• Task prompt:
What is the number of lines in the following data that contain "power"? Answer with the number alone.
++++
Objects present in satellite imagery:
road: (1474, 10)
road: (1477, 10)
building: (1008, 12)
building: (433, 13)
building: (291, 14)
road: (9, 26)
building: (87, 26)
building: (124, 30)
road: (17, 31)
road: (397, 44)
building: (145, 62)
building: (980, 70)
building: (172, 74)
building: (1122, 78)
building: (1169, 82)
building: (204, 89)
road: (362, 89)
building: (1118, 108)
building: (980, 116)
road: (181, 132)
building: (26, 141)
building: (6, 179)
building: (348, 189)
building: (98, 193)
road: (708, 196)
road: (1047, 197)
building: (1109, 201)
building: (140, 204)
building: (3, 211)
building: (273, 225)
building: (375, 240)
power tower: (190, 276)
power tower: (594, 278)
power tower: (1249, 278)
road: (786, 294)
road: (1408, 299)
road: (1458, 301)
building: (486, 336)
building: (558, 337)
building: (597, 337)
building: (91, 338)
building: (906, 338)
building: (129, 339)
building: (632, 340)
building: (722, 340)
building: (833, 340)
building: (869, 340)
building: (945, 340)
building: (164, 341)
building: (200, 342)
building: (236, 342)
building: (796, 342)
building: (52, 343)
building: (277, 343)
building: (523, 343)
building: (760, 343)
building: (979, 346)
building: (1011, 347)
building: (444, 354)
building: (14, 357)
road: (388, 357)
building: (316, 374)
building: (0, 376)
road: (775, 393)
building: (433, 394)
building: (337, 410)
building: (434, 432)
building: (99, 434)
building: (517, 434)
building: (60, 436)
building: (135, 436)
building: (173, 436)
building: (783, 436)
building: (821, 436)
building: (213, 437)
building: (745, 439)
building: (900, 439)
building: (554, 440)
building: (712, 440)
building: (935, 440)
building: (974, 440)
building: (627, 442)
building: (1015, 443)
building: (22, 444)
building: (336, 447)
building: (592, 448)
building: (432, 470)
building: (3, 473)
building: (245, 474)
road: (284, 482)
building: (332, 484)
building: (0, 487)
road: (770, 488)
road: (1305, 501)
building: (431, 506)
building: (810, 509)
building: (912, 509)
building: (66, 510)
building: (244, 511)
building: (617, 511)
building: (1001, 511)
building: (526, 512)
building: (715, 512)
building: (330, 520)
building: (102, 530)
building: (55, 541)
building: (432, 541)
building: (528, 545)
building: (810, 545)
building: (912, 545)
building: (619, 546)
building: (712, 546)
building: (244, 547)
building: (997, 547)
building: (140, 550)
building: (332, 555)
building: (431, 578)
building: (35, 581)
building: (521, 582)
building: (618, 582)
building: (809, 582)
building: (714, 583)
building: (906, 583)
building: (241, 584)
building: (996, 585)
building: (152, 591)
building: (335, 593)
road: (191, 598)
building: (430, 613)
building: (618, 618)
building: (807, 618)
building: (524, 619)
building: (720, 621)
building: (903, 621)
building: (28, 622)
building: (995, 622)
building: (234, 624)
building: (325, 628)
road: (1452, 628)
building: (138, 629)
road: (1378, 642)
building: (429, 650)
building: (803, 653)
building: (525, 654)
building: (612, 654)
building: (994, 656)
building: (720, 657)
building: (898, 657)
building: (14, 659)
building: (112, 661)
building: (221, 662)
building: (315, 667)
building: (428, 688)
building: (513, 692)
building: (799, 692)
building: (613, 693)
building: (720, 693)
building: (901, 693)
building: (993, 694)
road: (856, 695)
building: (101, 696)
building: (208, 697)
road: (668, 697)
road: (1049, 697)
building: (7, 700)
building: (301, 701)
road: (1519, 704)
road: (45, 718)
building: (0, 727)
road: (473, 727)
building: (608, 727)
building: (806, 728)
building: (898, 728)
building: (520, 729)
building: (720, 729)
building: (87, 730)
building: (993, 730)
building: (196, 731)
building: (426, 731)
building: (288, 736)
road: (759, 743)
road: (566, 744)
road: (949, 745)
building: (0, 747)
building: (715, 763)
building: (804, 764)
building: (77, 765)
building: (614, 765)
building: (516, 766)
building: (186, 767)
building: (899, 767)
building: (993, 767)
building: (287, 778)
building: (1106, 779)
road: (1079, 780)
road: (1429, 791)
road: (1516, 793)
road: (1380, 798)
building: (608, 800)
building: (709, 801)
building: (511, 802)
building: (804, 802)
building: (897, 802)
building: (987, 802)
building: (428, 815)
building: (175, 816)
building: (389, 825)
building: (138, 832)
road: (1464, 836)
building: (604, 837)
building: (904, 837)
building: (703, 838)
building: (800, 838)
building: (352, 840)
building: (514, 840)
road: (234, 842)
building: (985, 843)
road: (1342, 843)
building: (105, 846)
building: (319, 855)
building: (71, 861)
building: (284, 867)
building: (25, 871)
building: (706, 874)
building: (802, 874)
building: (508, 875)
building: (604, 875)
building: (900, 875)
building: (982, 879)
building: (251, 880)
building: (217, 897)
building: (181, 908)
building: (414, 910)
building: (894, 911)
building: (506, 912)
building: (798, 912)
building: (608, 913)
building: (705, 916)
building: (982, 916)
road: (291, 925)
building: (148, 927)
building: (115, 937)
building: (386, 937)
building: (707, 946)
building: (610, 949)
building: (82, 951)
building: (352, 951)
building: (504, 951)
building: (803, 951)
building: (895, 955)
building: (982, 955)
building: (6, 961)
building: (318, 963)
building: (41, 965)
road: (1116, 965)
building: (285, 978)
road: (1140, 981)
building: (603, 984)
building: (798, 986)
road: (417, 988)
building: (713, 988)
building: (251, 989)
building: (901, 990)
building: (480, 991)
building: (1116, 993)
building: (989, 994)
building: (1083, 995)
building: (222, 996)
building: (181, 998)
++++
• Answer section:
3